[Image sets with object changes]
........

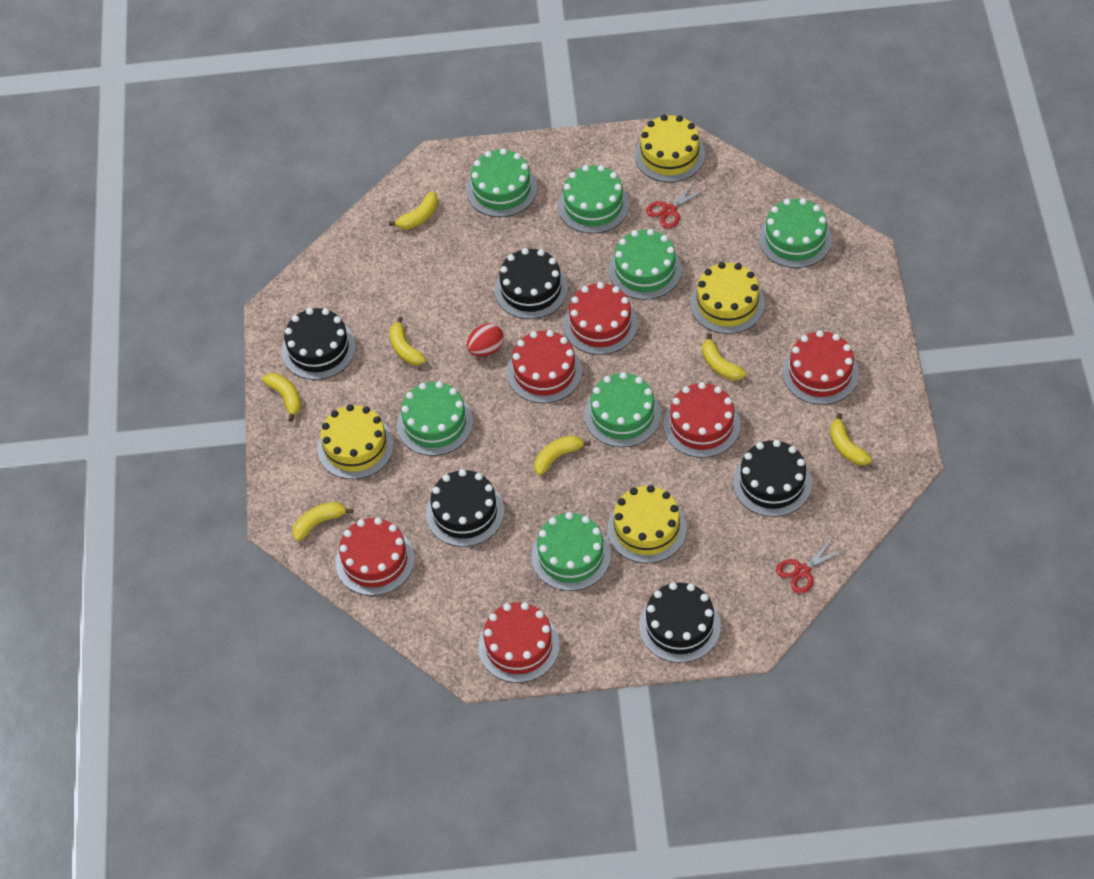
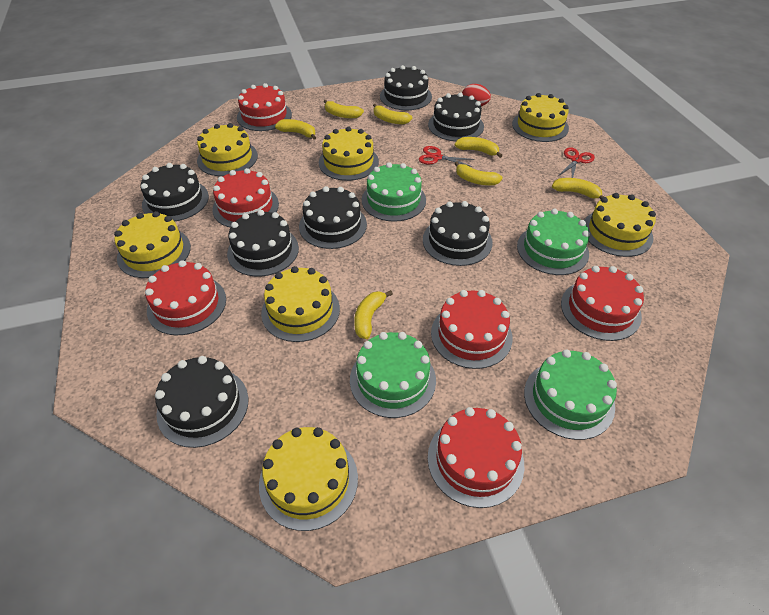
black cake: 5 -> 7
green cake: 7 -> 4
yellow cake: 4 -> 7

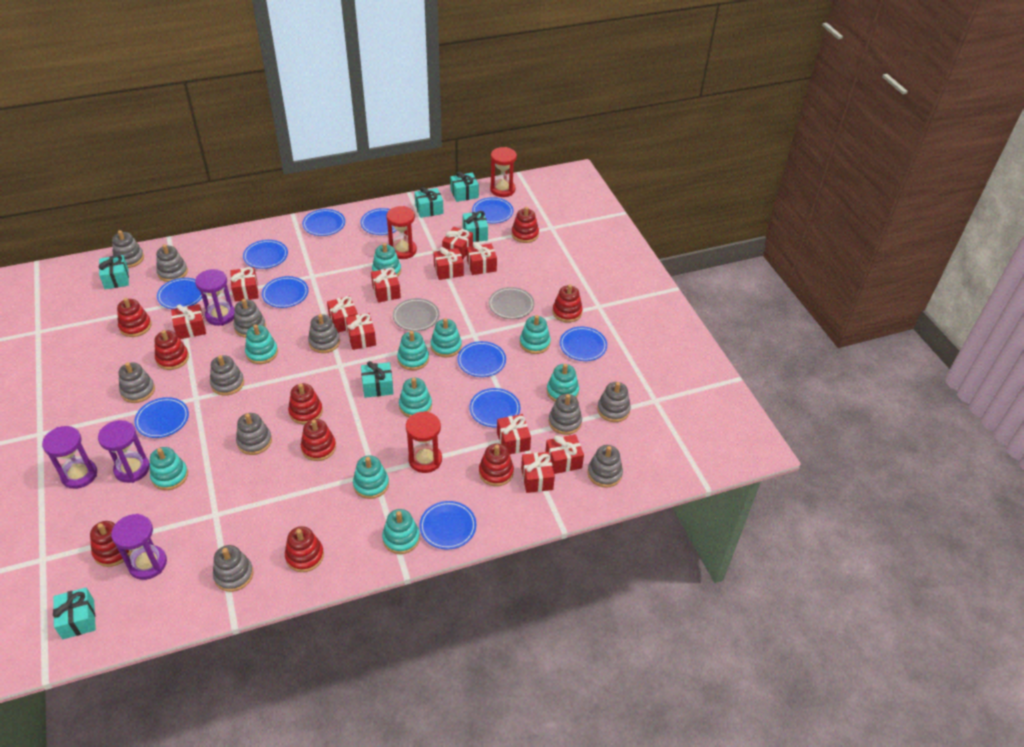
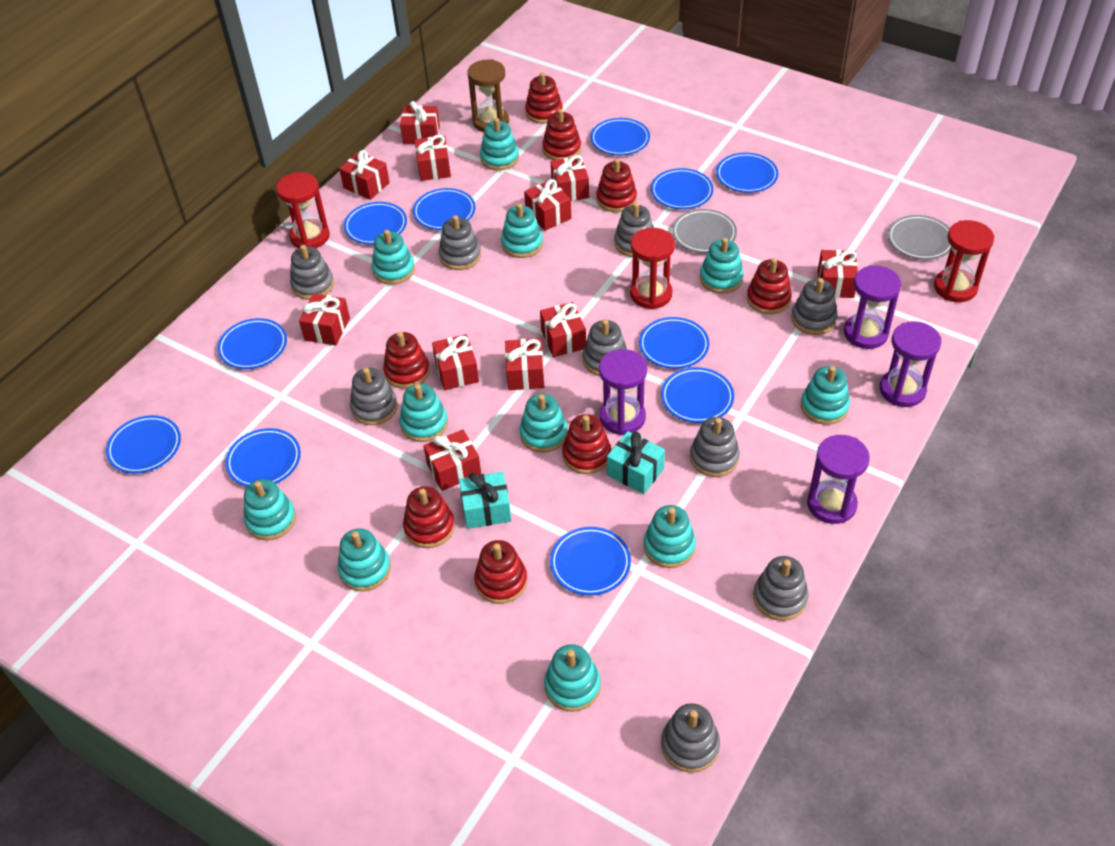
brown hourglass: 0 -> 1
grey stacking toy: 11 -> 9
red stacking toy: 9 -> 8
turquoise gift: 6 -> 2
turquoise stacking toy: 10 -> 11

........

Give the data above again, exactly and completely. No pictures go in.

Task answer:
black cake: 5 -> 7
green cake: 7 -> 4
yellow cake: 4 -> 7

brown hourglass: 0 -> 1
grey stacking toy: 11 -> 9
red stacking toy: 9 -> 8
turquoise gift: 6 -> 2
turquoise stacking toy: 10 -> 11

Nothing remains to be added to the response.